§ **Items listed in a dataset**:
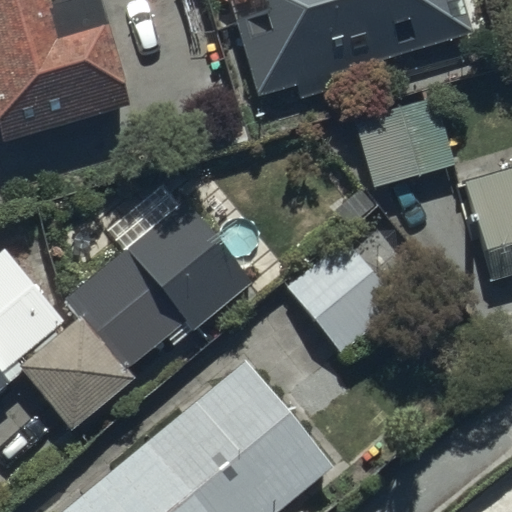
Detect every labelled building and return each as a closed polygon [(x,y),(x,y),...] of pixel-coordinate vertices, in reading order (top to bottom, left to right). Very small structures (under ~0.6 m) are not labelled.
[(0,0),(0,139),(123,105),(93,0),(0,0)] [(330,90),(326,75),(467,33),(456,0),(262,0),(265,10),(234,20),(256,95),(294,84),(298,99),(330,90)] [(423,93),(350,113),(371,191),(444,171),(423,93)] [(511,166),(462,181),(490,281),(511,274),(511,166)] [(0,388),(19,372),(70,433),(133,380),(124,370),(165,335),(175,347),(251,284),(165,181),(103,233),(120,253),(63,301),(77,318),(66,327),(1,250),(0,251),(0,388)] [(343,239),(283,286),(338,357),(398,309),(343,239)] [(274,511),(327,469),(241,364),(60,511),(274,511)]
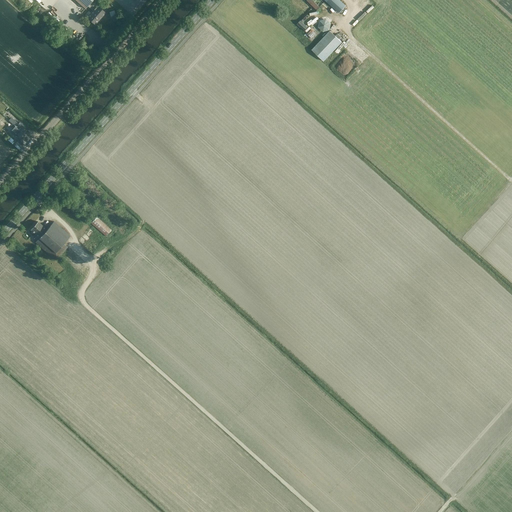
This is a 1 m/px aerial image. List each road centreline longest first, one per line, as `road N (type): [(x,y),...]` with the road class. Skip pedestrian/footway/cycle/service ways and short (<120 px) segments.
road 1 (secondary): [(0,238),(213,0)]
road 2 (tertiary): [(0,185),(165,0)]
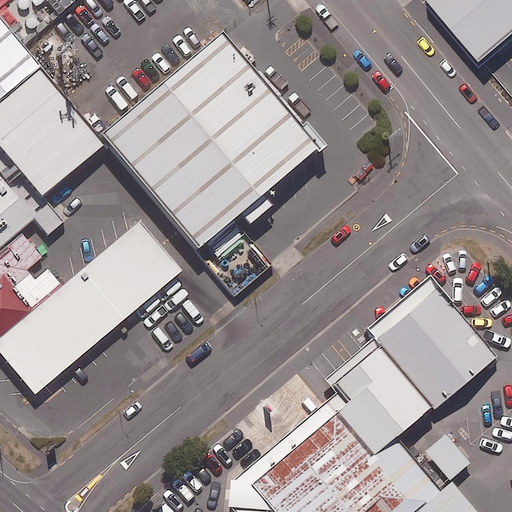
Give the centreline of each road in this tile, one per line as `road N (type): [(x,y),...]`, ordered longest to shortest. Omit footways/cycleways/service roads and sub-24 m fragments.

§ **Work to complete**: Rewrite all the items above, replacing "centreline" with "centerline" and leaving everything else unchanged. Omit the pictures.

§ **Reply to the task**:
Detect every labelled building and return each as a closed polygon [(x,y),(x,y),...] of pixel-coordinate vertices, in reading order (top to bottom, left to right). Very small structures (under ~0.6 m) are not labelled.
[(0,0),(0,139),(123,105),(93,0),(0,0)] [(330,90),(326,75),(467,33),(456,0),(262,0),(265,10),(234,20),(256,95),(294,84),(298,99),(330,90)] [(423,93),(350,113),(371,191),(444,171),(423,93)] [(511,166),(462,181),(490,281),(511,274),(511,166)] [(0,388),(19,372),(70,433),(133,380),(124,370),(165,335),(175,347),(251,284),(165,181),(103,233),(120,253),(63,301),(77,318),(66,327),(1,250),(0,251),(0,388)] [(343,239),(283,286),(338,357),(398,309),(343,239)] [(274,511),(327,469),(241,364),(60,511),(274,511)]
This is a 1 m/px aerial image. List each road centerline longest first, one per line, as `road N (type): [(x,y),...]` with the road class. Skip pedestrian/footway/cycle/service ways and short (<120 px) segments.
road 1 (secondary): [(0,238),(213,0)]
road 2 (tertiary): [(0,185),(165,0)]
Give the centerline of each road in this tile, one per line as `road N (type): [(x,y),...]`, ordered longest to shortest. Omit footways/cycleways/service roads and sub-24 m fragments.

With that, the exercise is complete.